Object change listings
□ □ □ □ □
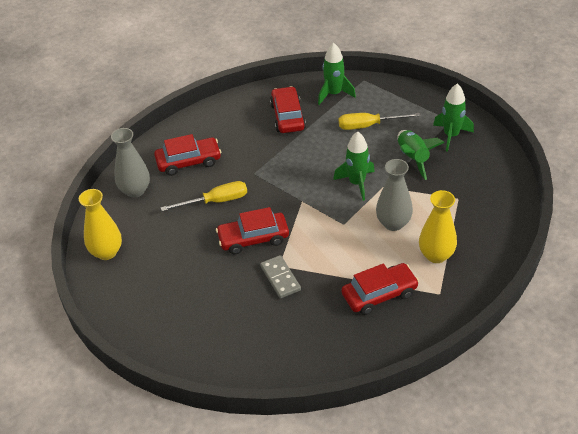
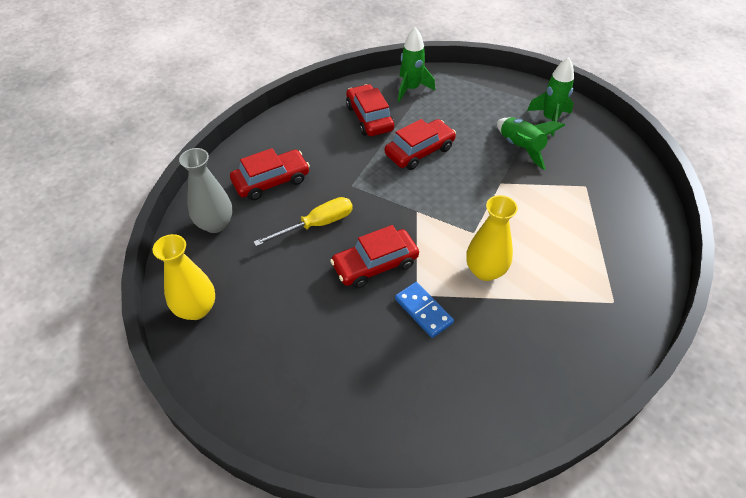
camera: 15 degrees left, 5 degrees up
(280, 278) = (423, 311): grey domino -> blue domino
(357, 183) = (471, 183): green rocket -> none
(368, 125) = (460, 118): yellow screwdriver -> none
(379, 294) = (546, 313): red car -> red car (419, 151)
(393, 223) = (528, 224): grey vase -> none
(436, 255) = (590, 255): yellow vase -> yellow vase (485, 271)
□ □ □ □ □
» THE TASK
The lines above that hold the word "none" are the ones to copy.

» WRITTEN RESPONSE
(357, 183) = (471, 183): green rocket -> none
(368, 125) = (460, 118): yellow screwdriver -> none
(393, 223) = (528, 224): grey vase -> none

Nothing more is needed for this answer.